== Assigned task ==
Exactly and only the lines from the line holding "LCD pin GND: GND -> 3V3" to the end of the records should be reproduced. Leave pictures out.

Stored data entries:
= Beginning of Section =
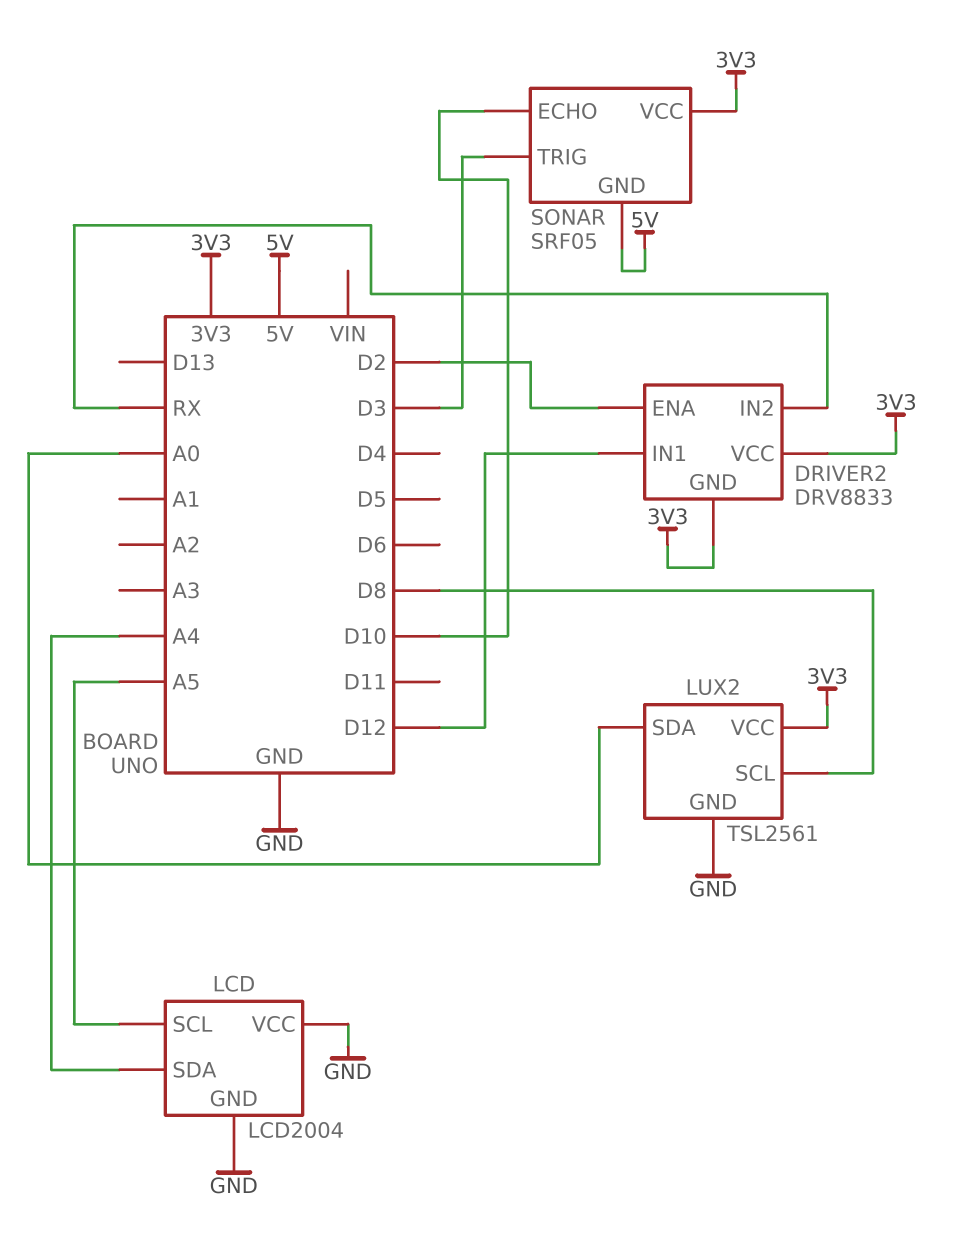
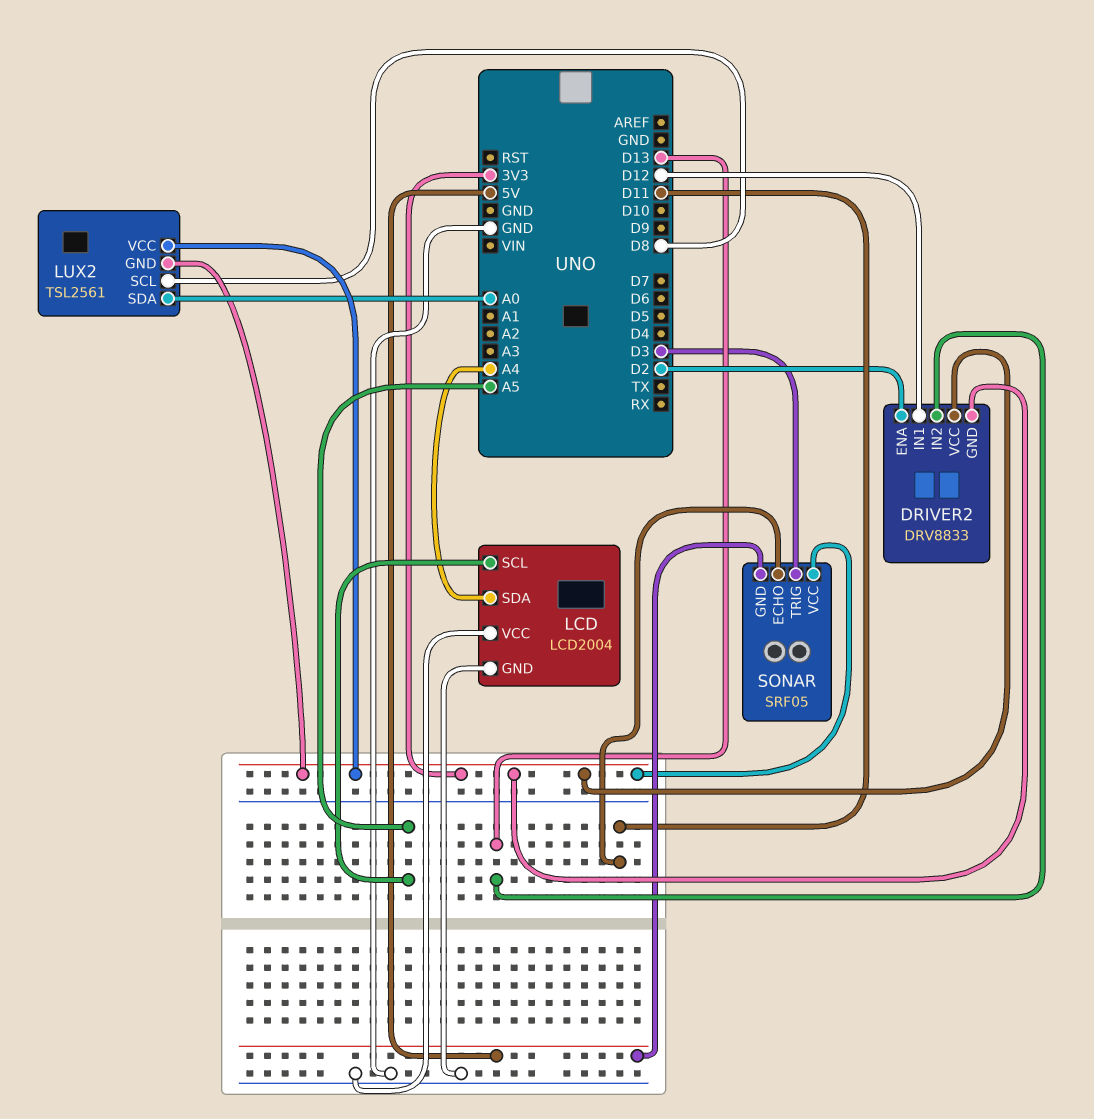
DRIVER2 pin IN2: RX -> D13
LUX2 pin GND: GND -> 3V3
SONAR pin ECHO: D10 -> D11

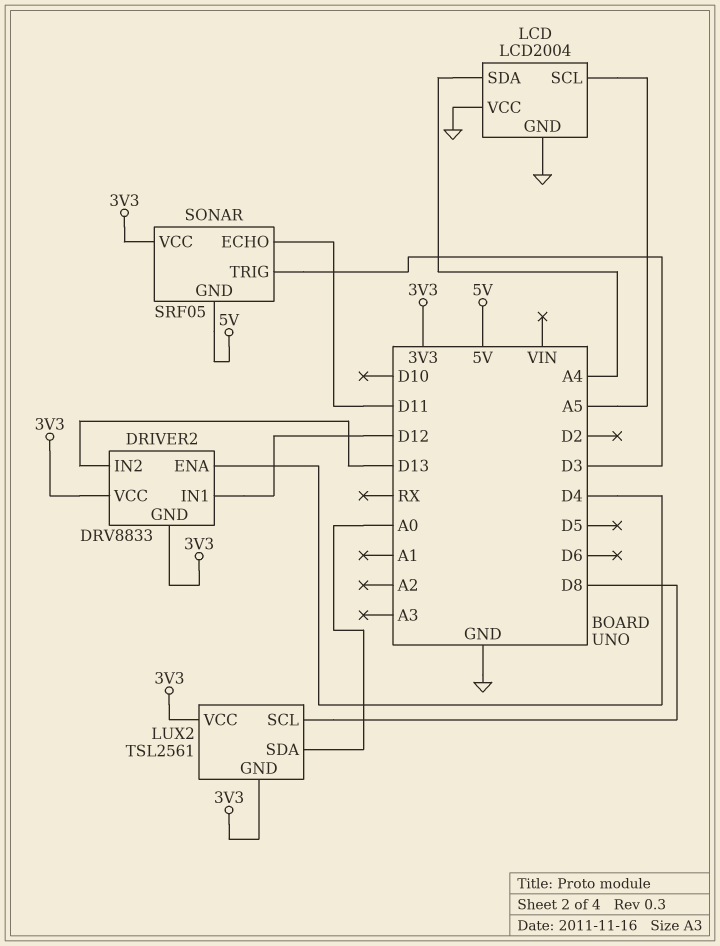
DRIVER2 pin ENA: D2 -> D4

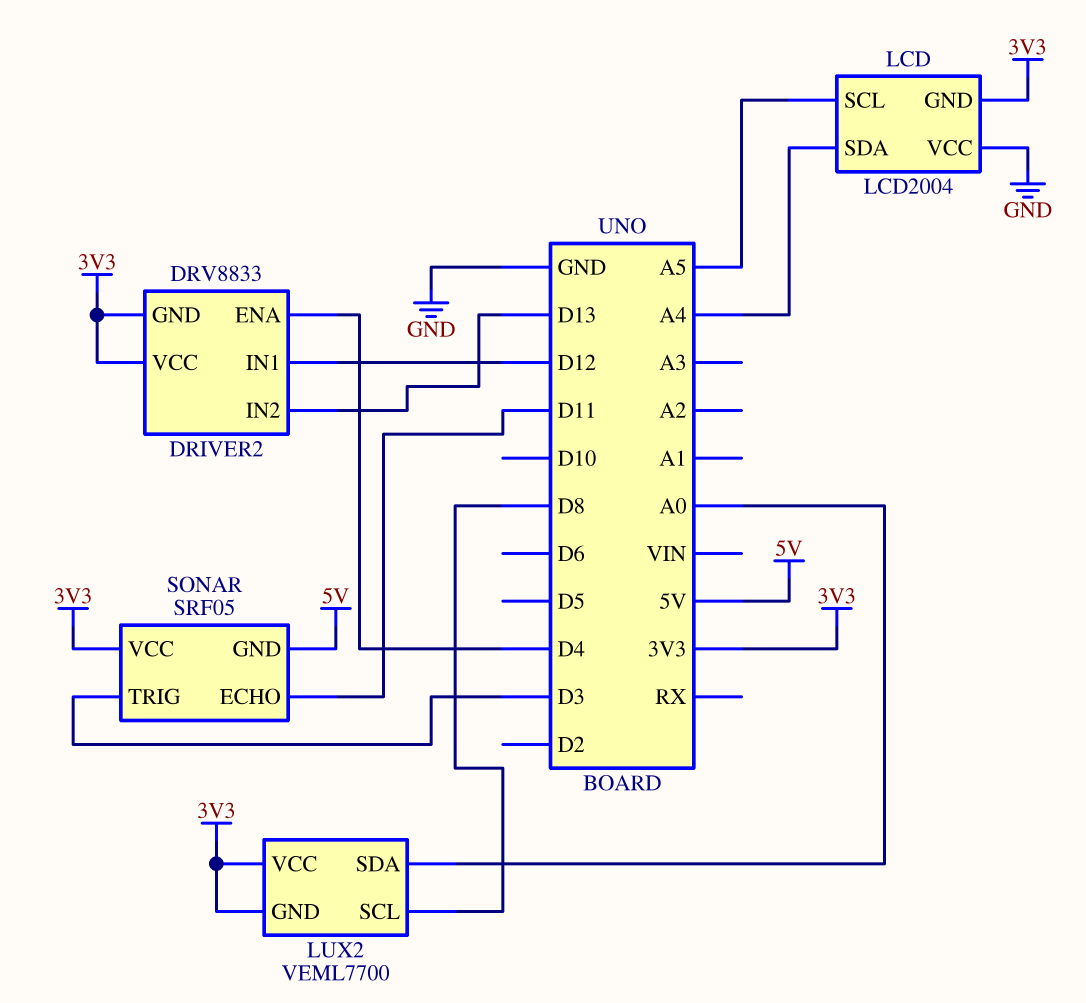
LCD pin GND: GND -> 3V3
LUX2: TSL2561 -> VEML7700

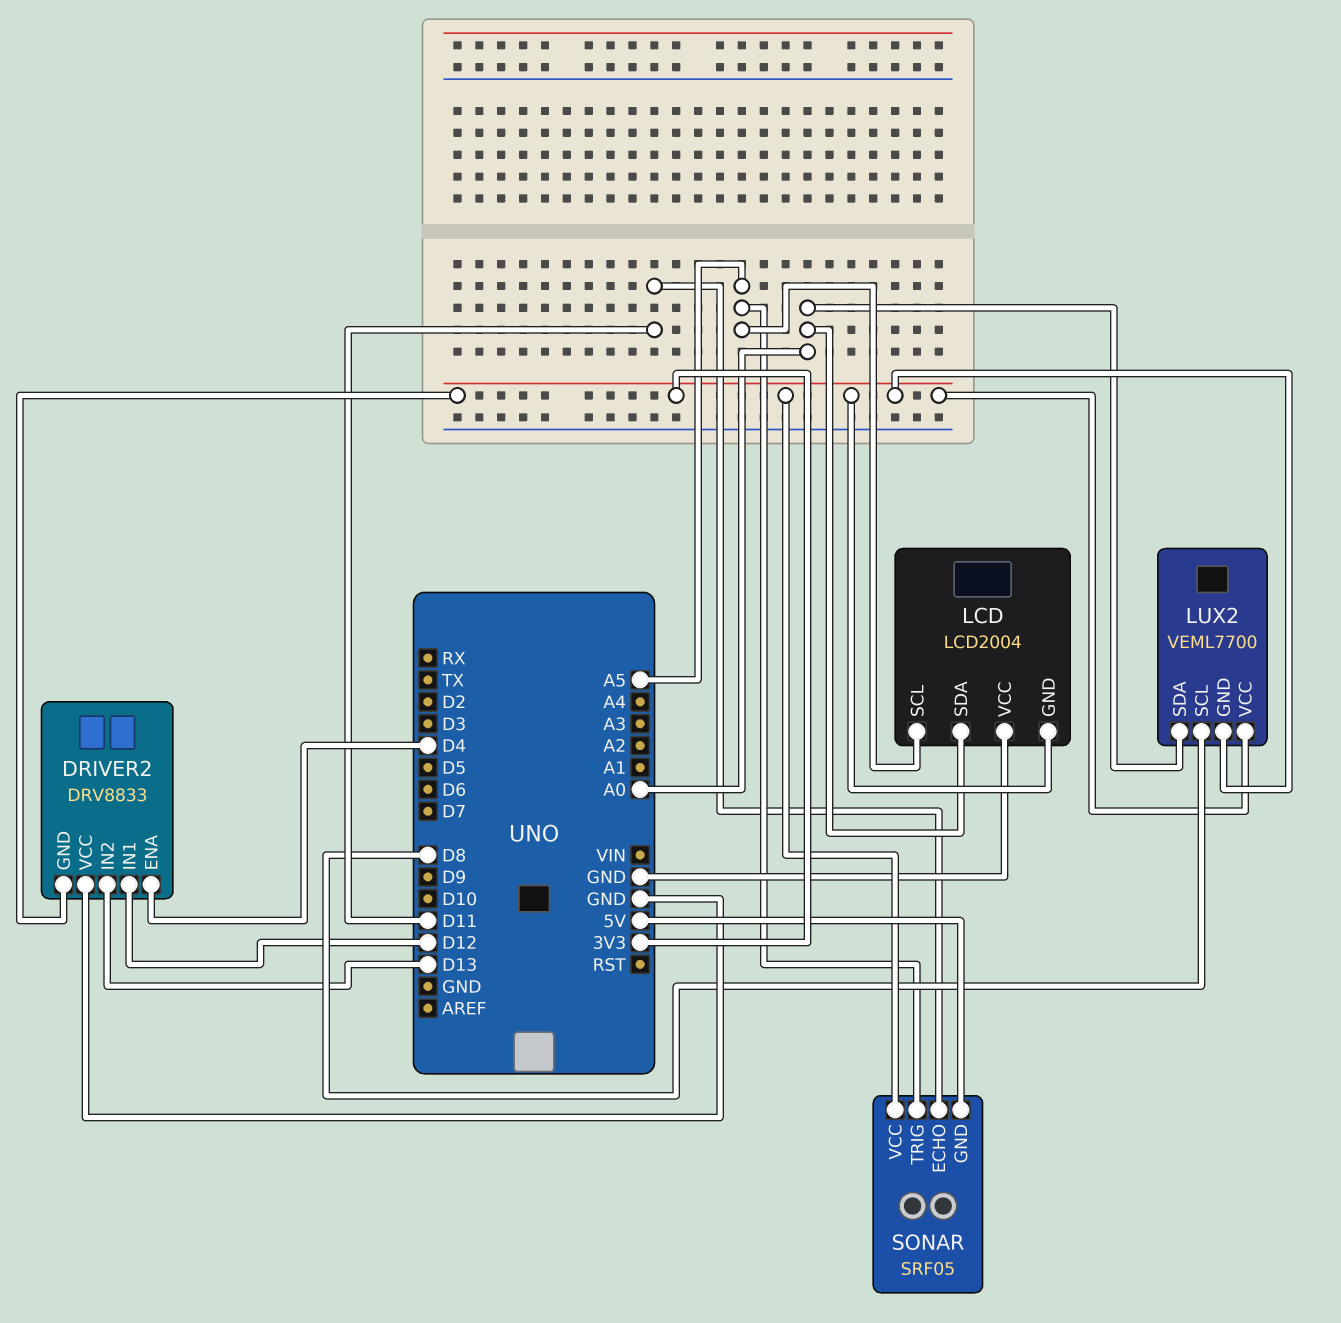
DRIVER2 pin VCC: 3V3 -> GND
LCD pin SDA: A4 -> A0
SONAR pin TRIG: D3 -> A5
= End of Section =
== Finished task ==
LCD pin GND: GND -> 3V3
LUX2: TSL2561 -> VEML7700

DRIVER2 pin VCC: 3V3 -> GND
LCD pin SDA: A4 -> A0
SONAR pin TRIG: D3 -> A5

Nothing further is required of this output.